SUPPLIED MATERIAL.

※ ※ ※

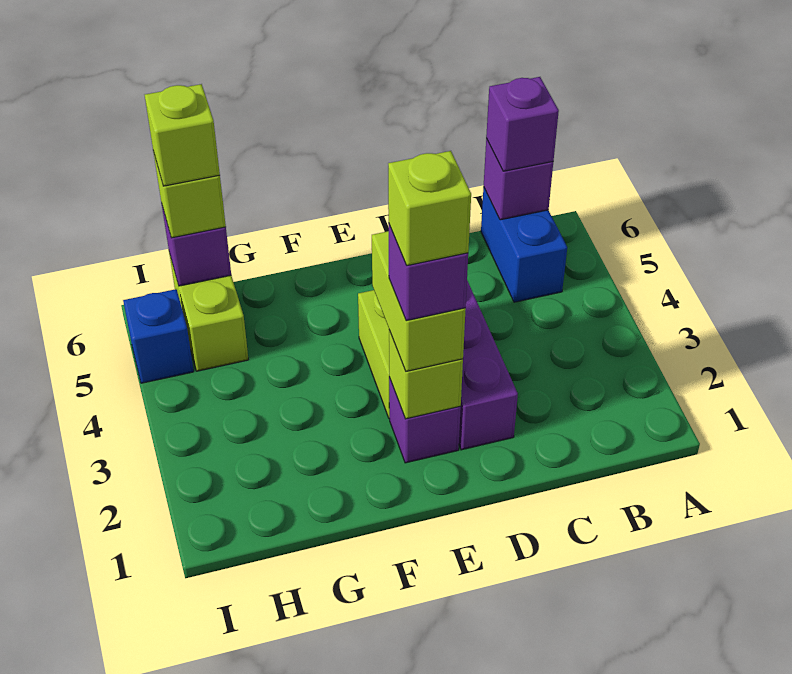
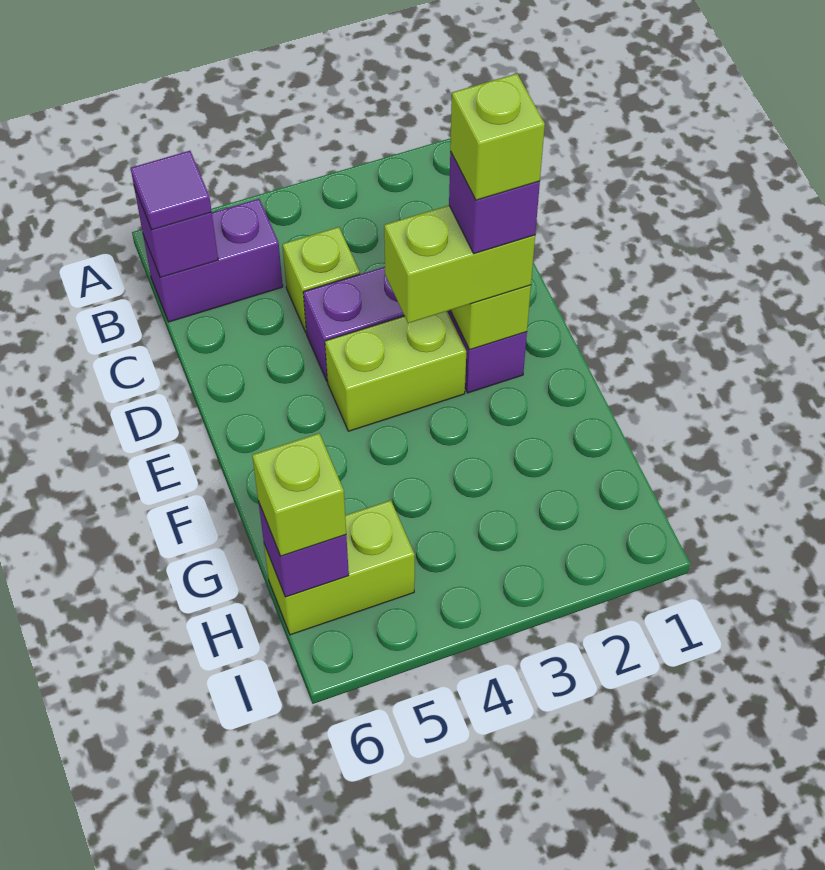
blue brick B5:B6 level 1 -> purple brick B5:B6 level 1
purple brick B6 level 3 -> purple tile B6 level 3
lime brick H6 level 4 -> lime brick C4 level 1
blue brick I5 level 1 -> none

※ ※ ※

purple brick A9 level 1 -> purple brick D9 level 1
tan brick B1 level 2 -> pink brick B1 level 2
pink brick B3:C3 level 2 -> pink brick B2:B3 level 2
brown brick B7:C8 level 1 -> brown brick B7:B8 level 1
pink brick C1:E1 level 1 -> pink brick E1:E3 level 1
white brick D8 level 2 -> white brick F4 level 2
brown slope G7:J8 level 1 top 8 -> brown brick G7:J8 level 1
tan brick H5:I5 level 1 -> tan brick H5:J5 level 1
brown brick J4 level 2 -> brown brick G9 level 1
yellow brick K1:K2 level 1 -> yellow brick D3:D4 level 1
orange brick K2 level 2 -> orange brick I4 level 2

※ ※ ※

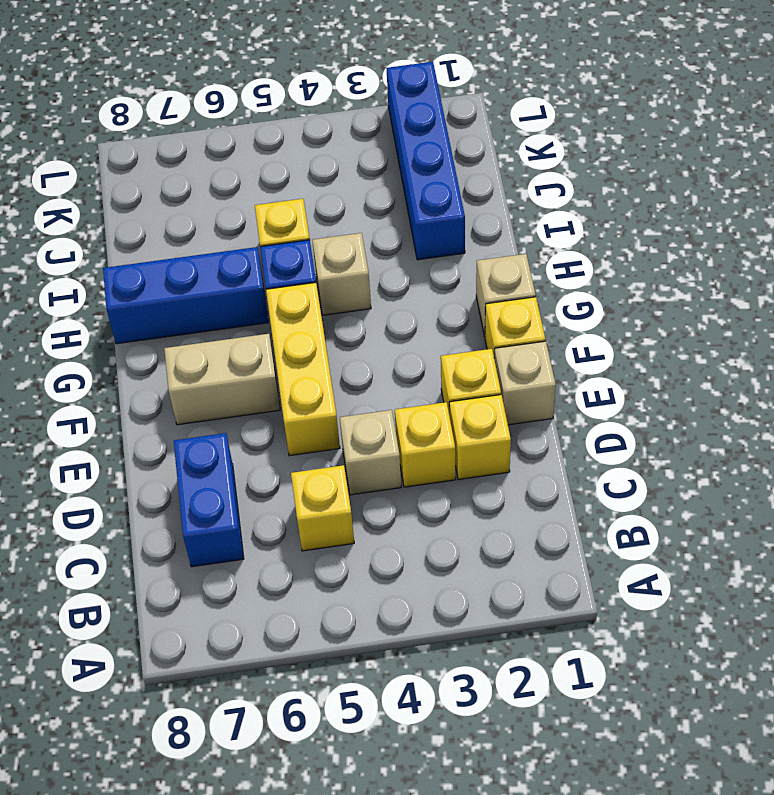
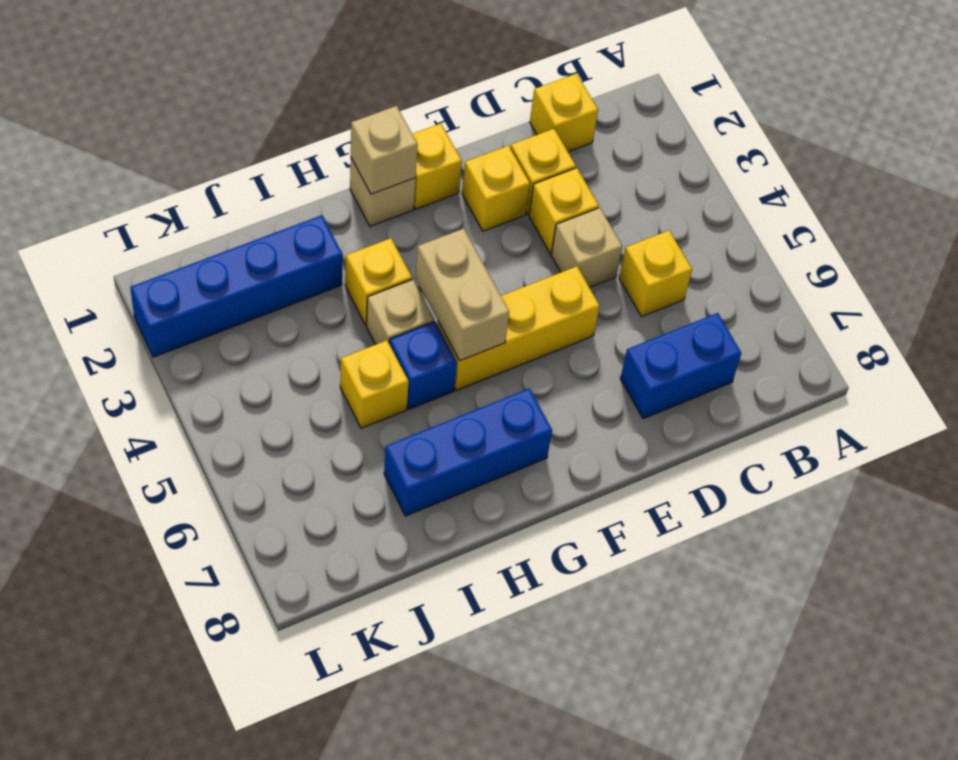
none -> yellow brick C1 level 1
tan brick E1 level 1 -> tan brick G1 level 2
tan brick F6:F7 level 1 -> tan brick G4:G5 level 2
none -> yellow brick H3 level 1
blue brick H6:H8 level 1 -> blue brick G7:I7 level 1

※ ※ ※

YOUR TASK. List, from the entries above, every line in which the word "none" shows up.

RESPONSE AREA.
blue brick I5 level 1 -> none
none -> yellow brick C1 level 1
none -> yellow brick H3 level 1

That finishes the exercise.